Assignment:
Your copy should match the entries exactly, except that it holds no pictures.

Change detection data:
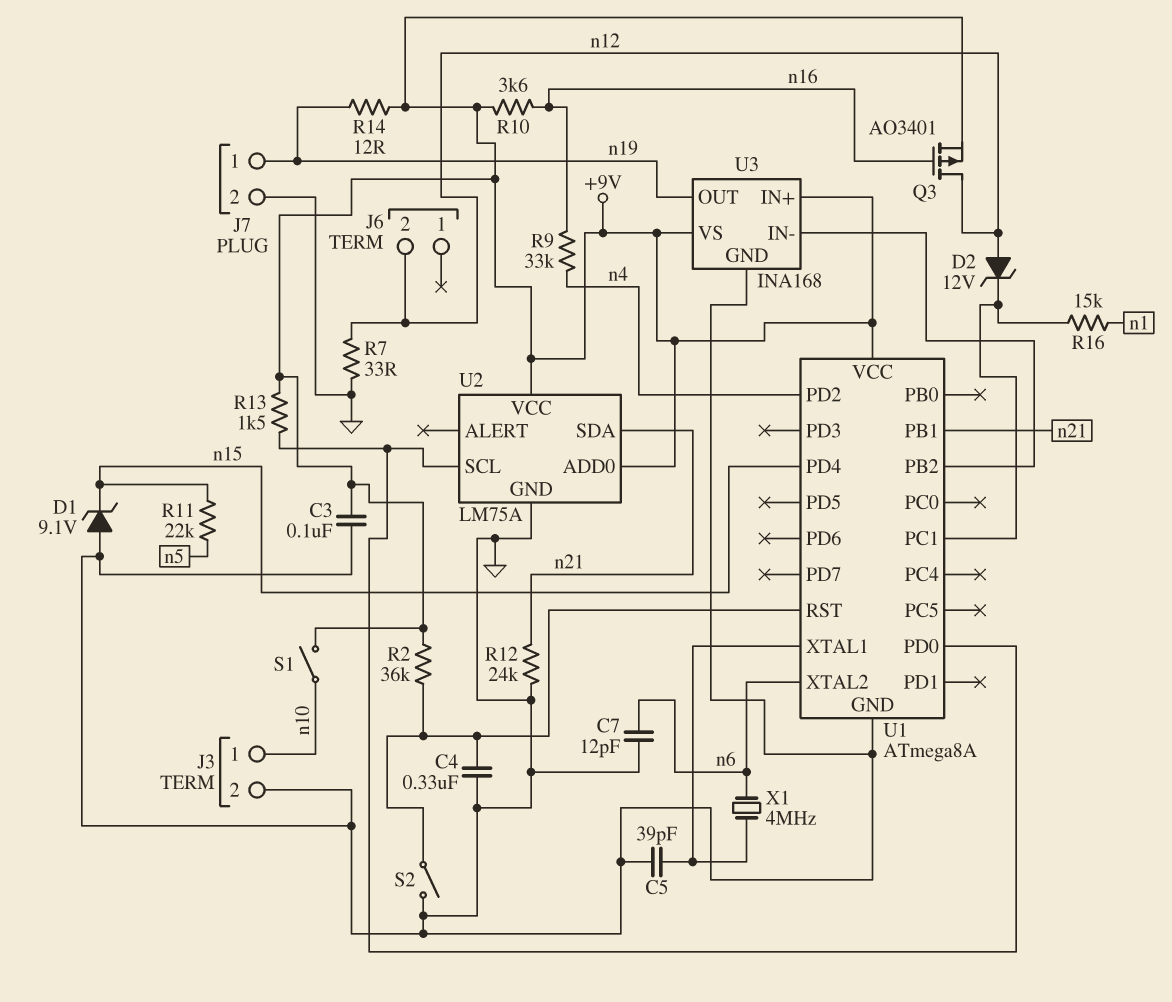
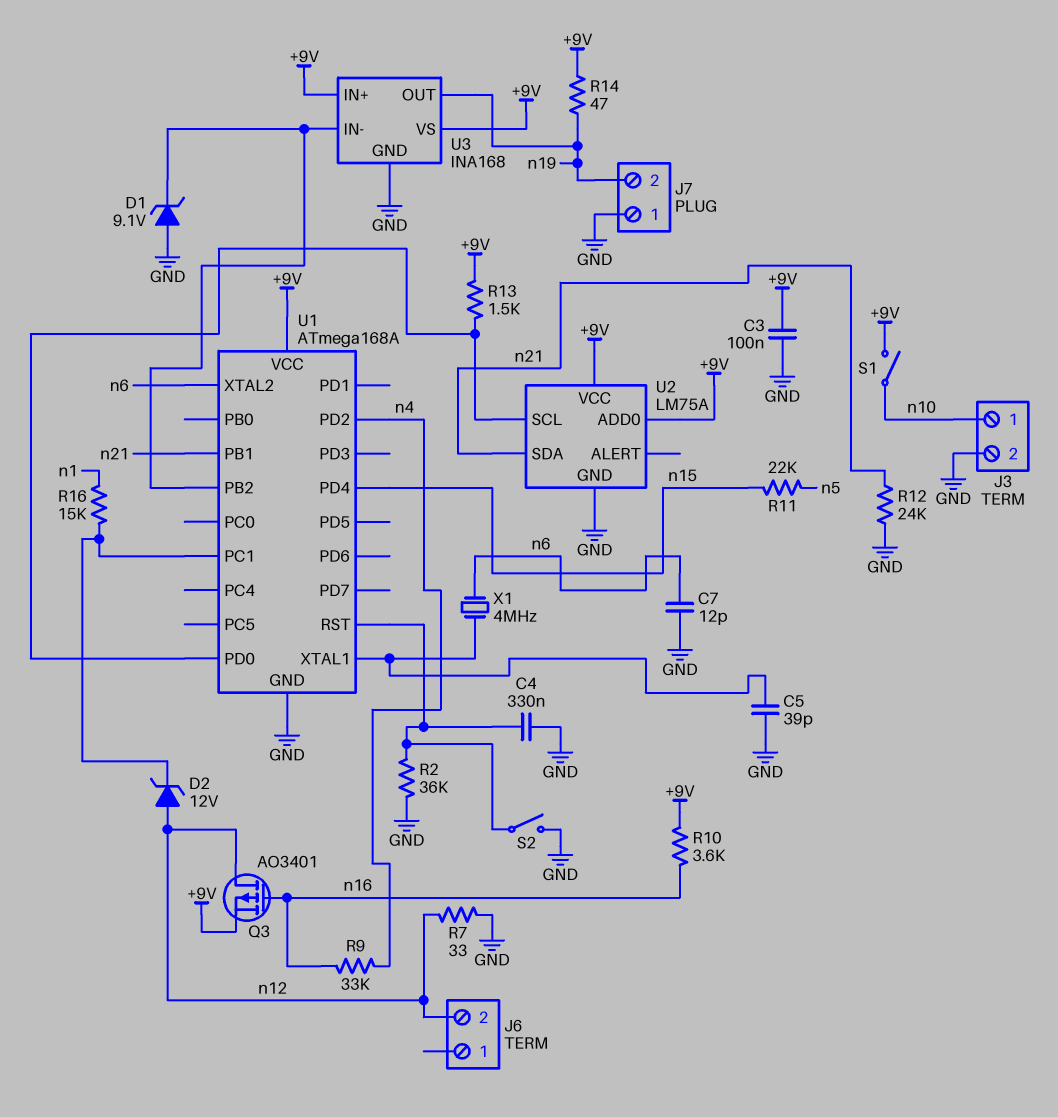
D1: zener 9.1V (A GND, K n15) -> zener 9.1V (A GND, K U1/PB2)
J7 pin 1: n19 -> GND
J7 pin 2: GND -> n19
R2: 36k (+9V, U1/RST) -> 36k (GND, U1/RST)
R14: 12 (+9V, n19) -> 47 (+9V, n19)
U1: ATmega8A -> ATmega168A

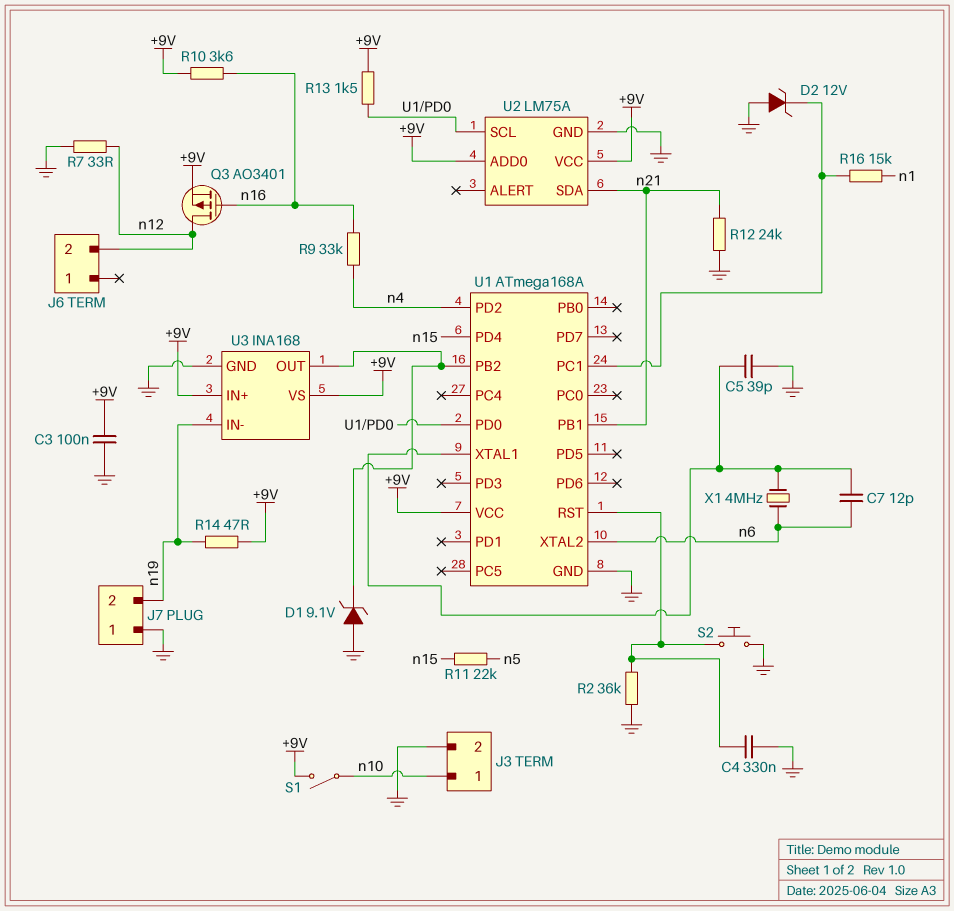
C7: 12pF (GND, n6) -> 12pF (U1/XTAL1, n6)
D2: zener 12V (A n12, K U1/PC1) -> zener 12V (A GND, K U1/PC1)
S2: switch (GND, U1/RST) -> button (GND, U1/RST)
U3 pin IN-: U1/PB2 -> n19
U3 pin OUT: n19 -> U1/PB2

Written answer:
D1: zener 9.1V (A GND, K n15) -> zener 9.1V (A GND, K U1/PB2)
J7 pin 1: n19 -> GND
J7 pin 2: GND -> n19
R2: 36k (+9V, U1/RST) -> 36k (GND, U1/RST)
R14: 12 (+9V, n19) -> 47 (+9V, n19)
U1: ATmega8A -> ATmega168A

C7: 12pF (GND, n6) -> 12pF (U1/XTAL1, n6)
D2: zener 12V (A n12, K U1/PC1) -> zener 12V (A GND, K U1/PC1)
S2: switch (GND, U1/RST) -> button (GND, U1/RST)
U3 pin IN-: U1/PB2 -> n19
U3 pin OUT: n19 -> U1/PB2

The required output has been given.